BEGIN Recorded information

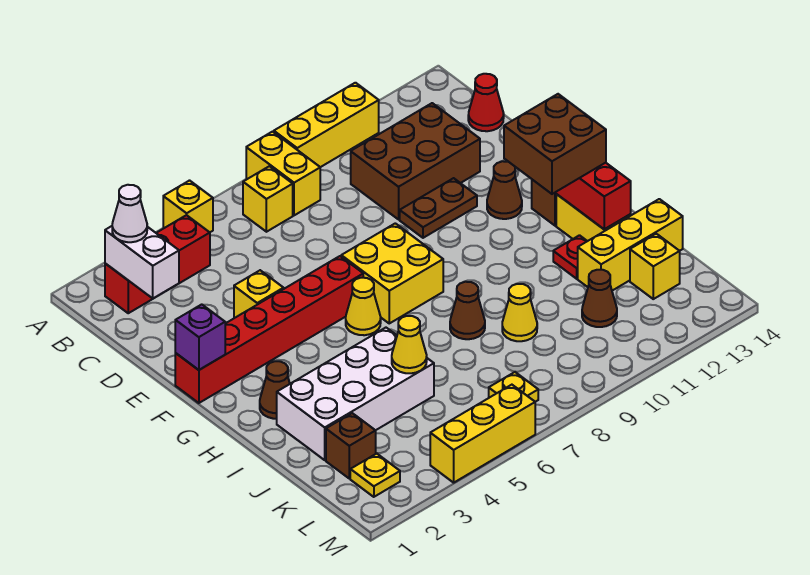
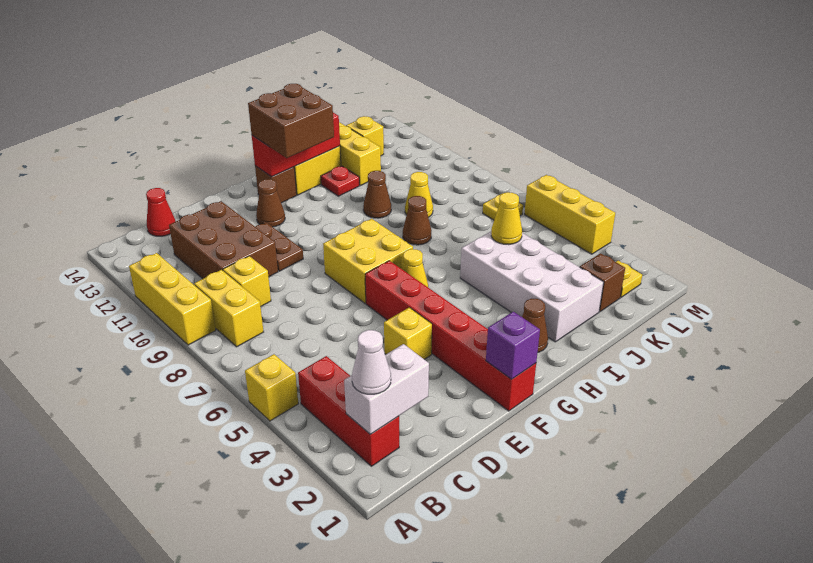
yellow brick A8:B8 level 1 -> yellow brick B8:B9 level 1
yellow brick B7 level 1 -> yellow brick C9 level 1
brown cone K11 level 1 -> brown cone I10 level 1

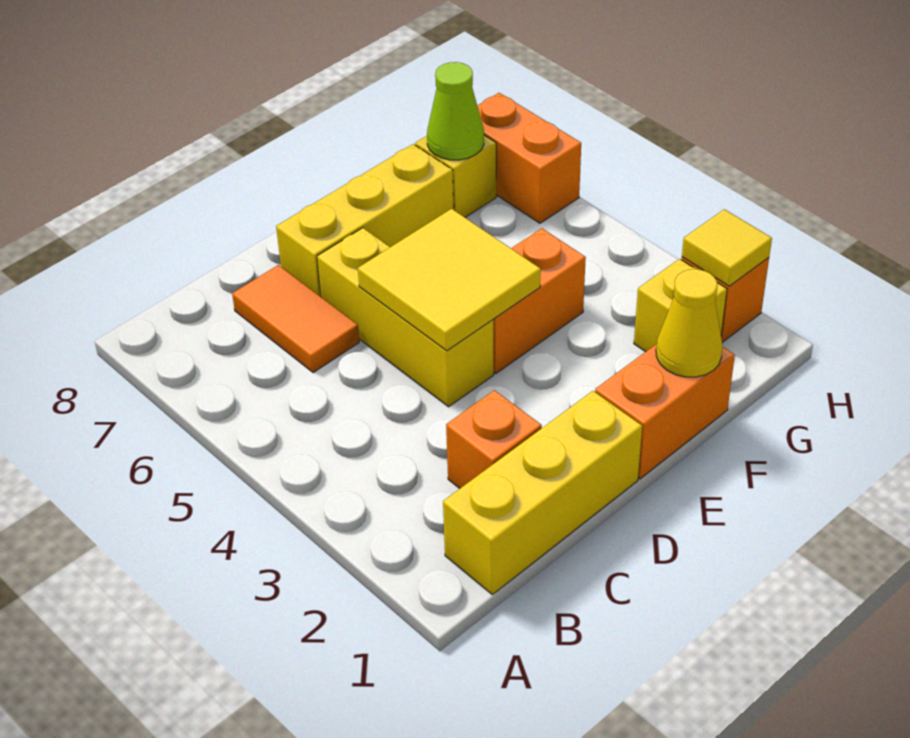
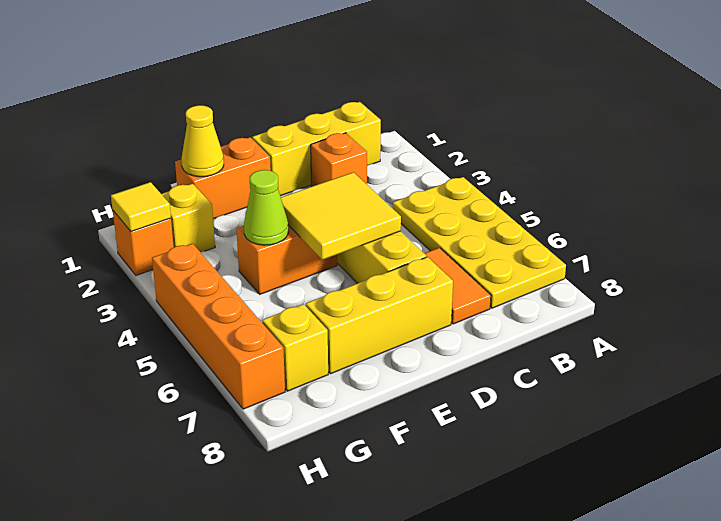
none -> yellow plate A4:B7 level 1
lime cone G7 level 2 -> lime cone F4 level 2
orange brick H6:H7 level 1 -> orange brick H4:H7 level 1

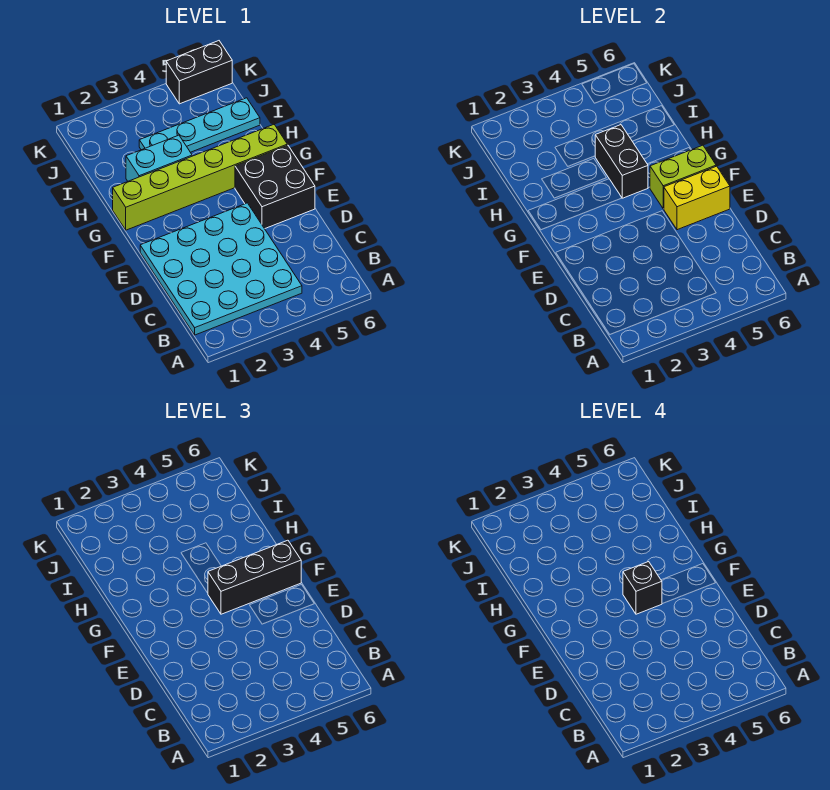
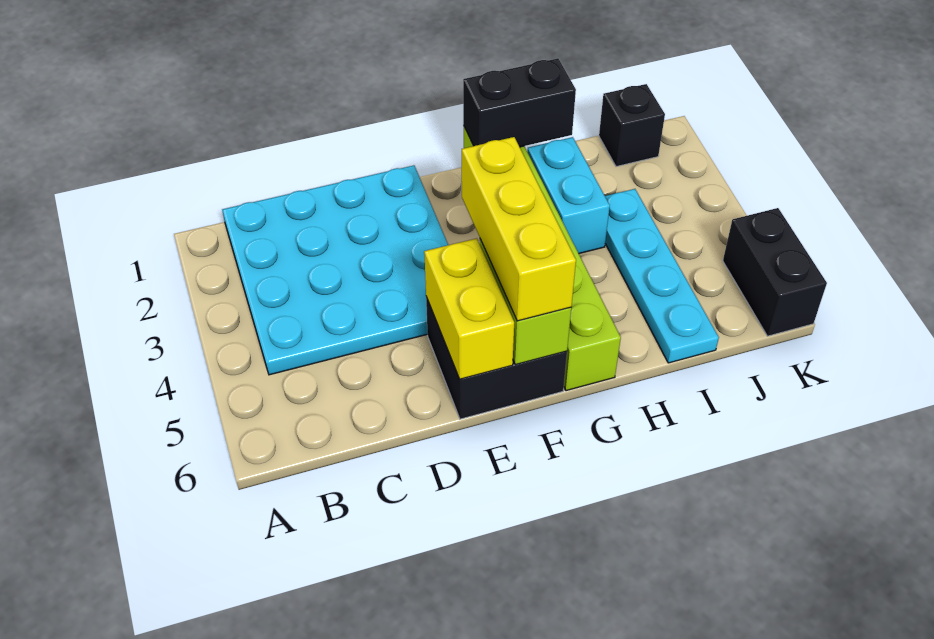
black brick F4:F6 level 3 -> yellow brick F4:F6 level 3
black brick F4 level 4 -> black brick J1 level 1
black brick G4:H4 level 2 -> black brick G1:H1 level 2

END Recorded information

Retype word for word the lines running from the line containing "black brick F4 level" to the end of the listing, and only those.

black brick F4 level 4 -> black brick J1 level 1
black brick G4:H4 level 2 -> black brick G1:H1 level 2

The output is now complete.